[Material shown]
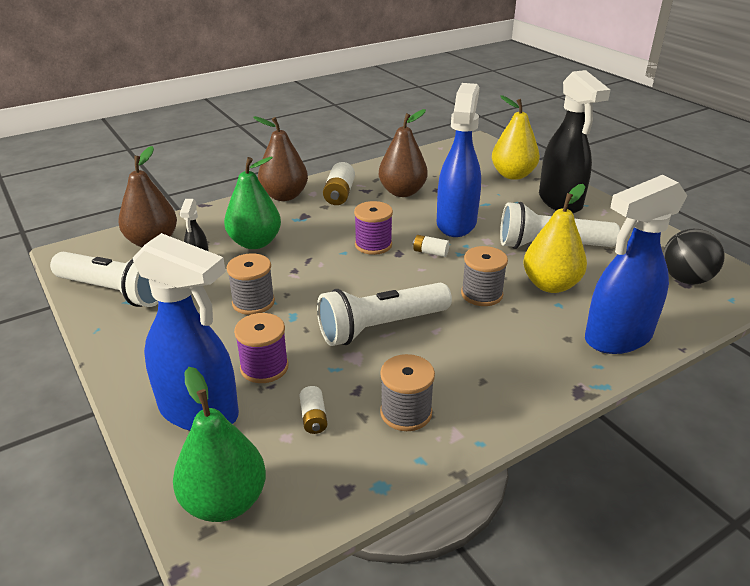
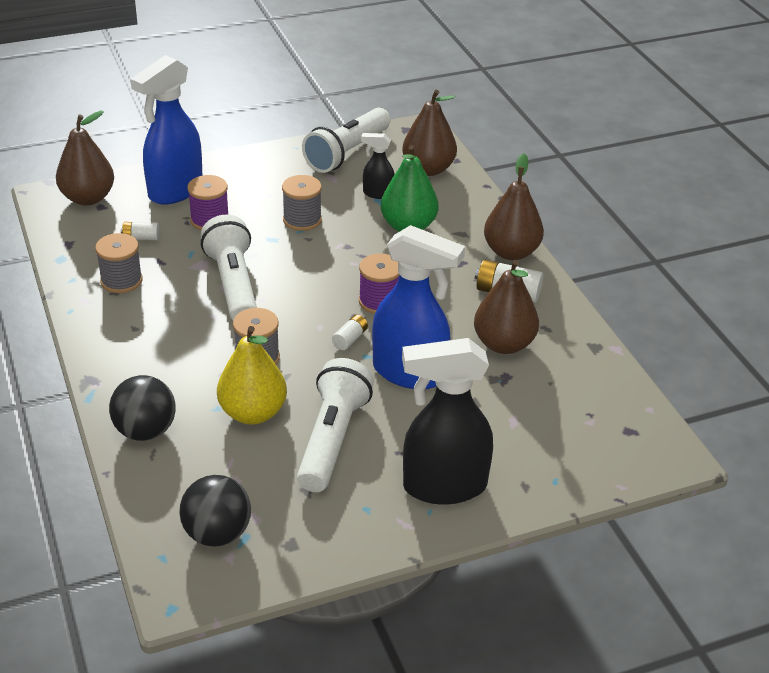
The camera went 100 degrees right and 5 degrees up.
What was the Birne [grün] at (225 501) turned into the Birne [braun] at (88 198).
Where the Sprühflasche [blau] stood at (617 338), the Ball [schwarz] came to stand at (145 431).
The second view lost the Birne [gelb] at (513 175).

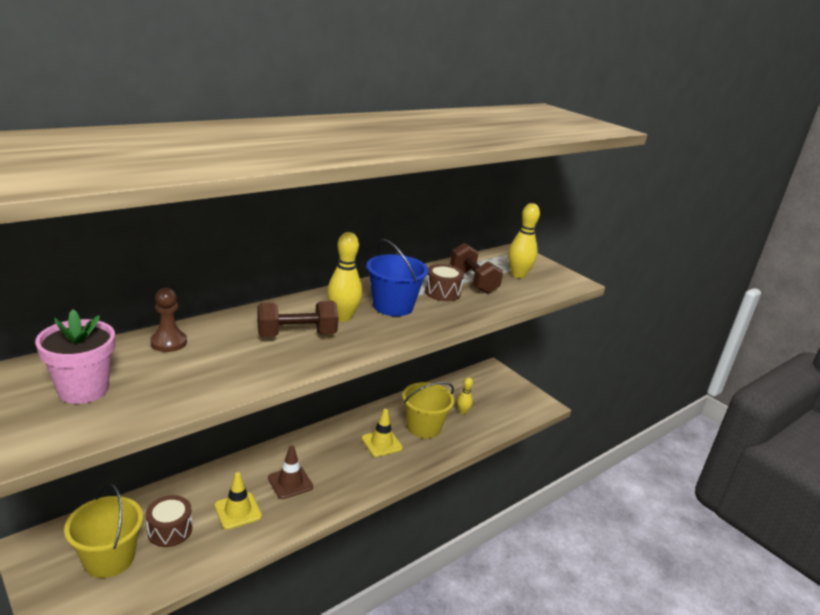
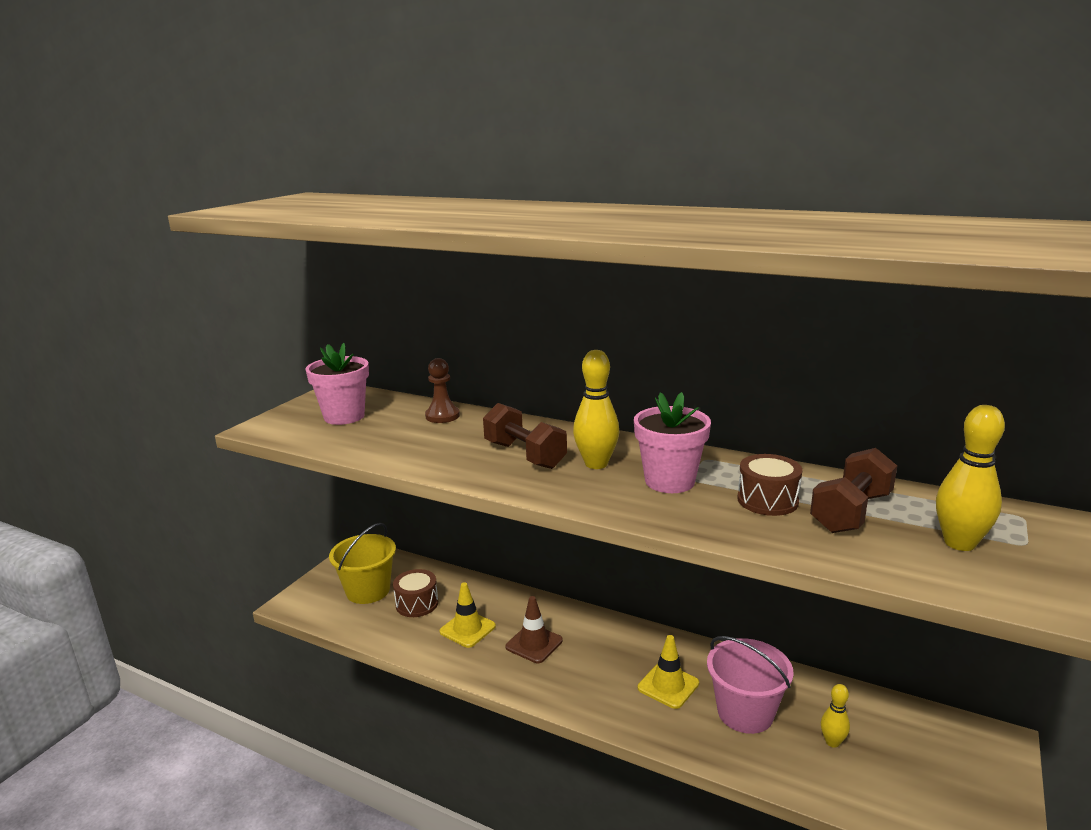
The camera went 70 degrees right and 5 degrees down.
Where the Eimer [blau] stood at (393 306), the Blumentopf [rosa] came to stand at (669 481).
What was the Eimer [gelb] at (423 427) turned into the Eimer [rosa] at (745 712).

[About this exercise]
With the line containing "Where the Sprühflasche" as the first line and the last line of the listing as the final one, reproduce that span exactly, without pictures.

[Solution to the exercise]
Where the Sprühflasche [blau] stood at (617 338), the Ball [schwarz] came to stand at (145 431).
The second view lost the Birne [gelb] at (513 175).

The camera went 70 degrees right and 5 degrees down.
Where the Eimer [blau] stood at (393 306), the Blumentopf [rosa] came to stand at (669 481).
What was the Eimer [gelb] at (423 427) turned into the Eimer [rosa] at (745 712).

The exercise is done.